▶ **WHAT IS REQUIRED**: Copy out each line of the data below in which the string "RESET" appears.

▶ **DATA SECTION**:
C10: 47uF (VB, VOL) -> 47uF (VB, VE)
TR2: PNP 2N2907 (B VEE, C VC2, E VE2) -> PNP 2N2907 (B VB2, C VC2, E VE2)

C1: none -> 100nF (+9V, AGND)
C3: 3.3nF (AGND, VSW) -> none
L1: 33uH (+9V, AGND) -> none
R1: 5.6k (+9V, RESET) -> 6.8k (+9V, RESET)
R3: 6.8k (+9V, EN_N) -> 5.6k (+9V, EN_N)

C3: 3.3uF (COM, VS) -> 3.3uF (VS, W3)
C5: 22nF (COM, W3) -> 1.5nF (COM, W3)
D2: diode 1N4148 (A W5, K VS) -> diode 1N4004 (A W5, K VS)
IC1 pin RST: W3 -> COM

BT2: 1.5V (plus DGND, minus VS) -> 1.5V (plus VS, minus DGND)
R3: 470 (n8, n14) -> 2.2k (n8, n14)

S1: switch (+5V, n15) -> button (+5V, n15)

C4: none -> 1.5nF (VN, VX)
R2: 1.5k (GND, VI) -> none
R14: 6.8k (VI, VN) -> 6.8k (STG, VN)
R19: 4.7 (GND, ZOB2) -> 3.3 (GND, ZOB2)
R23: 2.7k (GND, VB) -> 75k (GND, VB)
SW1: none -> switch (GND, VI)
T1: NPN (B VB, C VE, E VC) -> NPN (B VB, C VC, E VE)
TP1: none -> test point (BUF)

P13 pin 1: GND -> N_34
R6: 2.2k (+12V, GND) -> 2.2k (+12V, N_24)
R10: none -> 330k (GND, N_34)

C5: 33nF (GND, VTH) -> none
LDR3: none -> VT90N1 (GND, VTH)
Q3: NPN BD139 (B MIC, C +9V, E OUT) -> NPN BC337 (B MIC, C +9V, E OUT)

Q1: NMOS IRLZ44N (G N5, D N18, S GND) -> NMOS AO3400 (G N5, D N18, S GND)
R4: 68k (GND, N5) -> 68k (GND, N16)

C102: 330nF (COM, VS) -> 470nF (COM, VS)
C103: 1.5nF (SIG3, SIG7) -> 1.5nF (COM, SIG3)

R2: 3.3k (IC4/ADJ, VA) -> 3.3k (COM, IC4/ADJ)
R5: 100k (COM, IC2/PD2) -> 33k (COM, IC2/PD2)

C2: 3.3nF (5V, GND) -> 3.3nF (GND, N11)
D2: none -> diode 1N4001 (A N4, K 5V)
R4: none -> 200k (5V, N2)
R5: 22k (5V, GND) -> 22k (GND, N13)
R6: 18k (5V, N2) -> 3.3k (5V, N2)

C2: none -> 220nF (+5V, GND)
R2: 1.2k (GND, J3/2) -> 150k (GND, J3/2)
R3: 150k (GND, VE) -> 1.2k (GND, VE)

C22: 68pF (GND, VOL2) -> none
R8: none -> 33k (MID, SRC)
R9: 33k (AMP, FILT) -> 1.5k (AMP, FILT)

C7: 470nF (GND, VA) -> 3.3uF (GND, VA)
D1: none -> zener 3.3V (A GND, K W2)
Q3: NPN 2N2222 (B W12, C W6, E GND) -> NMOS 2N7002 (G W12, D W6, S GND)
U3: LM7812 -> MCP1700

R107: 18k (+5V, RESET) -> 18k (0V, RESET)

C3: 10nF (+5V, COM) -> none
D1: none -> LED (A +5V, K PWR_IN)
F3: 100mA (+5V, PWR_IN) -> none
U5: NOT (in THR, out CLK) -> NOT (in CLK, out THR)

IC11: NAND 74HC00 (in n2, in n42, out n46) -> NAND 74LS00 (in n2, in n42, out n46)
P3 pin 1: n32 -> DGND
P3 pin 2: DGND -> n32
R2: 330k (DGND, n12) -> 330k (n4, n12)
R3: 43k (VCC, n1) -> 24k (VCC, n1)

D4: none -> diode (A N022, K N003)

▶ **ANSWER SPACE**:
R1: 5.6k (+9V, RESET) -> 6.8k (+9V, RESET)
R107: 18k (+5V, RESET) -> 18k (0V, RESET)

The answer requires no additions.